◆ What is expected ◆
Return the stretch from the line with "R205: 1.2k (VMID, VS)" through the line with "V202: 12V (plus" in the data below, character for character, skipping all pictures.

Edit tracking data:
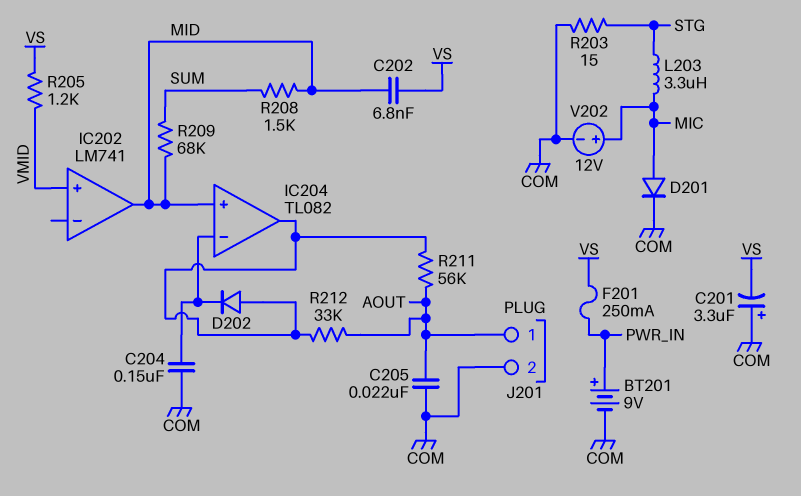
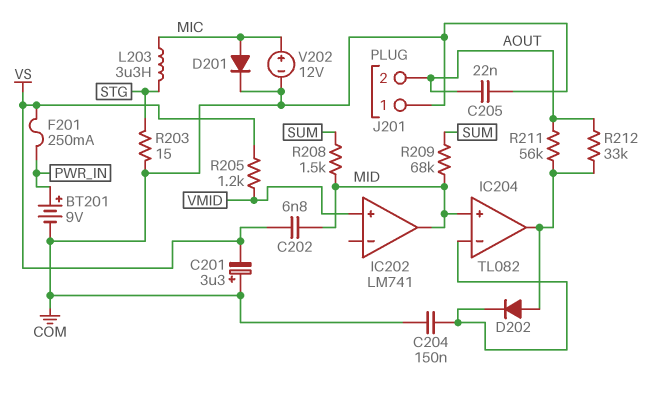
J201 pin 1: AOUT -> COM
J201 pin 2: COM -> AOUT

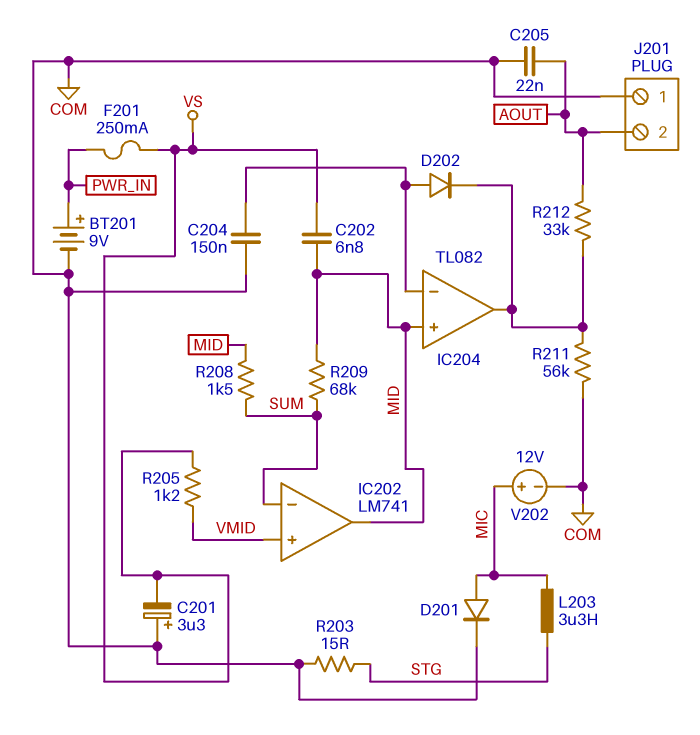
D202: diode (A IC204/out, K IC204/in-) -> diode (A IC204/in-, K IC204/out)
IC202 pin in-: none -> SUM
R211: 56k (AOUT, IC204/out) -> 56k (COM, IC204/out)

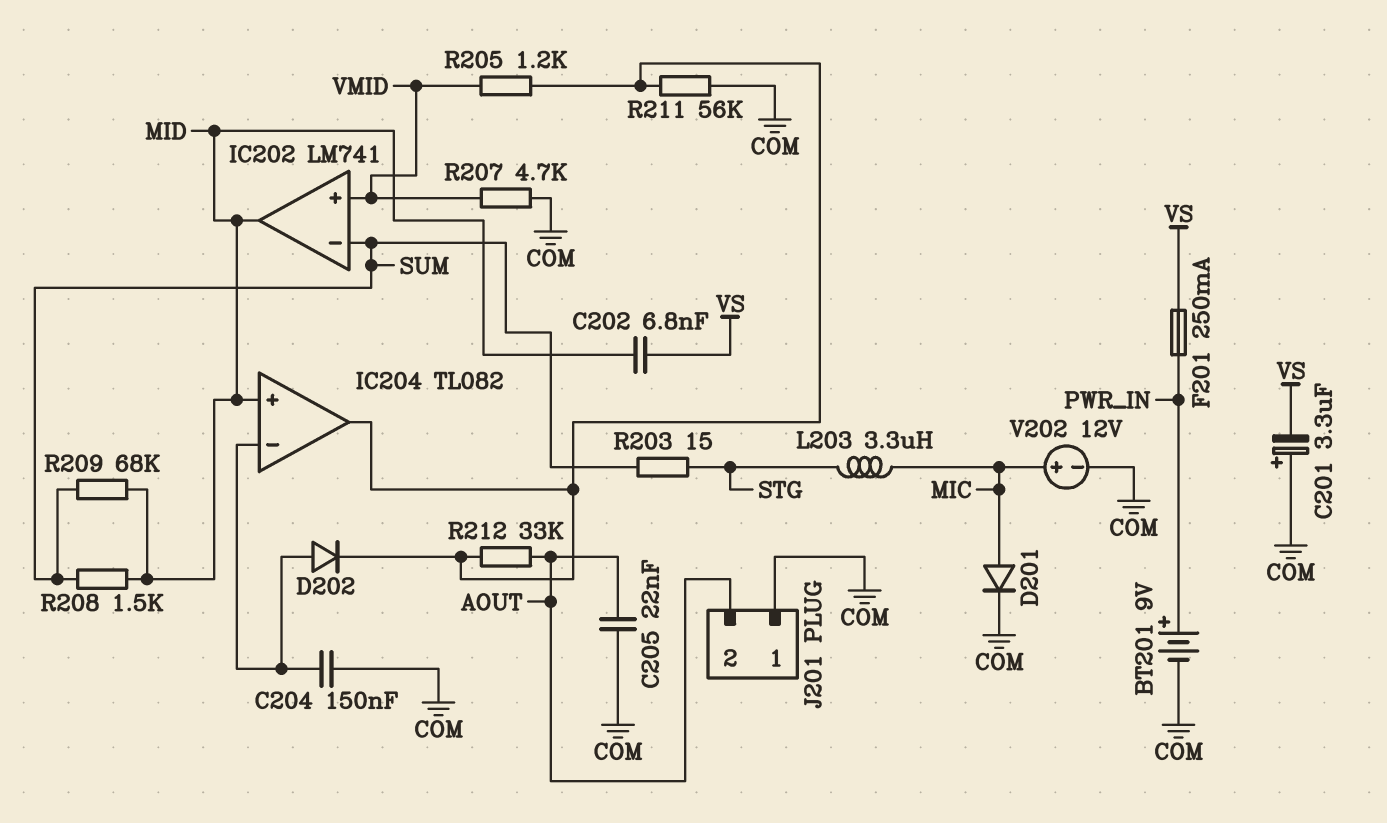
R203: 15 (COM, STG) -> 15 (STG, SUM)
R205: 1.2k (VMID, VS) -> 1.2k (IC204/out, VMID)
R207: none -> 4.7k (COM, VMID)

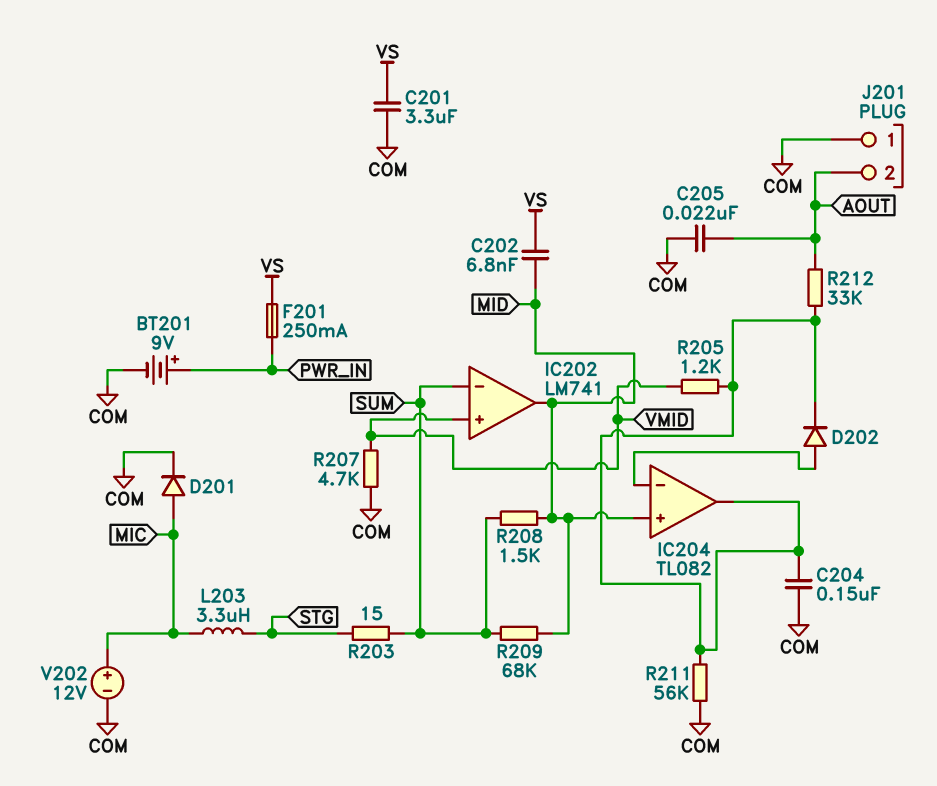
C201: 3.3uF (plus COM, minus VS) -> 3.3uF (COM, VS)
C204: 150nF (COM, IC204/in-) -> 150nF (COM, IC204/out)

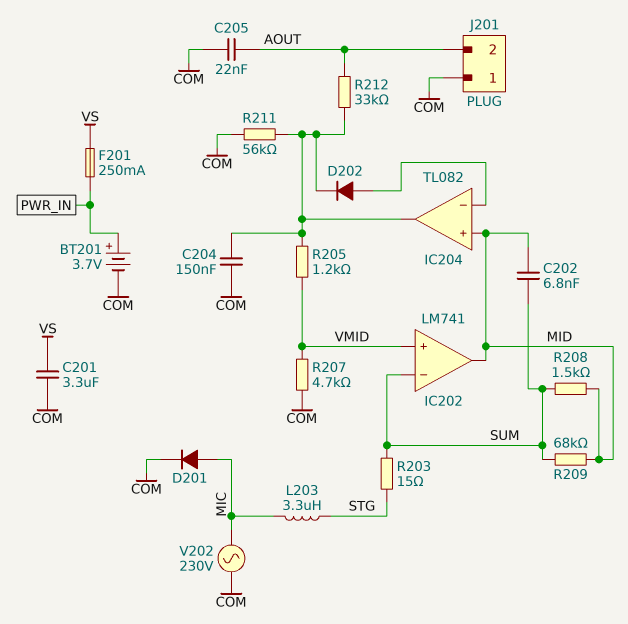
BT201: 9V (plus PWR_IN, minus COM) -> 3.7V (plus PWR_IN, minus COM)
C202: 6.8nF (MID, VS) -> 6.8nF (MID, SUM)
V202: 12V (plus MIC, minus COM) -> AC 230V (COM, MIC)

--

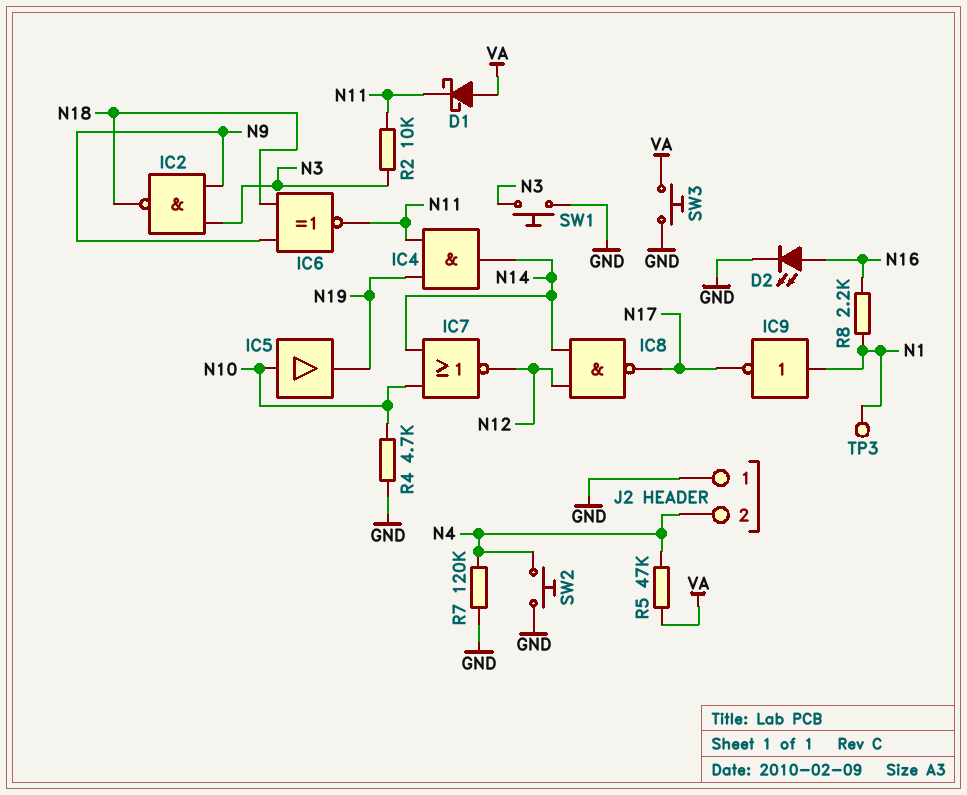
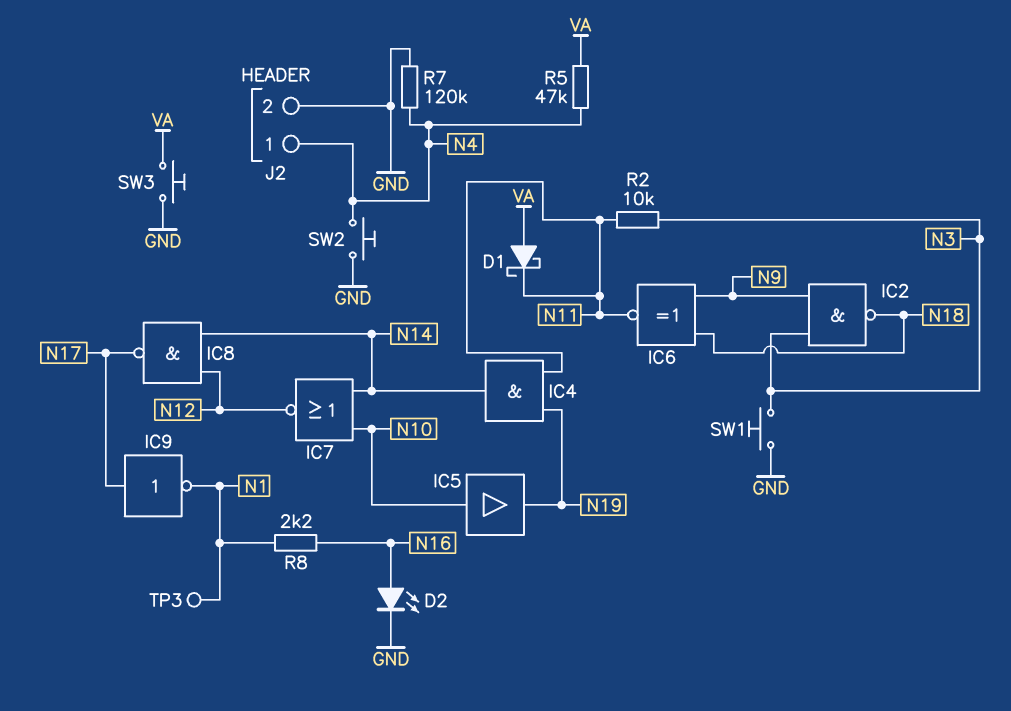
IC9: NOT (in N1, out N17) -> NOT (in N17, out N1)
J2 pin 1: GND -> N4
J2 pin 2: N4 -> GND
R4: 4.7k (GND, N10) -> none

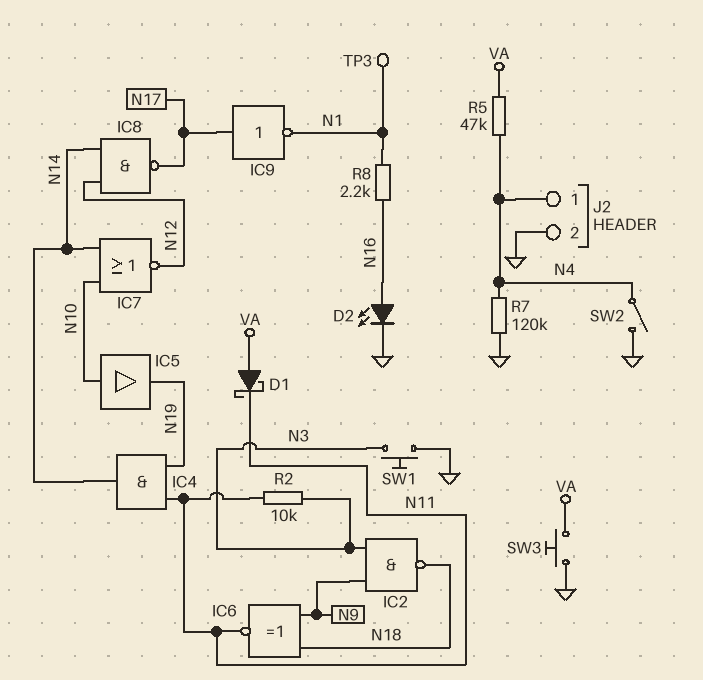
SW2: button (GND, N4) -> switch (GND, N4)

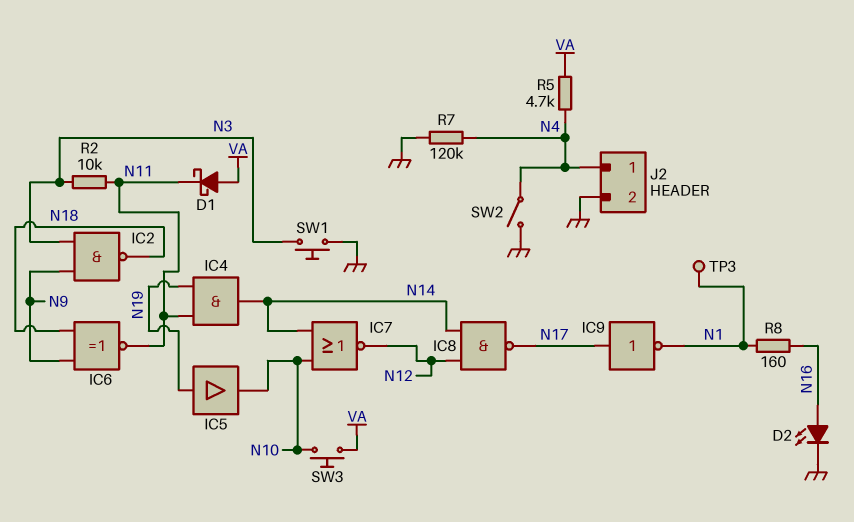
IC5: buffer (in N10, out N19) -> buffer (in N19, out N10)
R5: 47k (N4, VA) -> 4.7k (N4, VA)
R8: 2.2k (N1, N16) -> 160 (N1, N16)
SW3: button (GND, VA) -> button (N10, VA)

◆ Written solution ◆
R205: 1.2k (VMID, VS) -> 1.2k (IC204/out, VMID)
R207: none -> 4.7k (COM, VMID)

C201: 3.3uF (plus COM, minus VS) -> 3.3uF (COM, VS)
C204: 150nF (COM, IC204/in-) -> 150nF (COM, IC204/out)

BT201: 9V (plus PWR_IN, minus COM) -> 3.7V (plus PWR_IN, minus COM)
C202: 6.8nF (MID, VS) -> 6.8nF (MID, SUM)
V202: 12V (plus MIC, minus COM) -> AC 230V (COM, MIC)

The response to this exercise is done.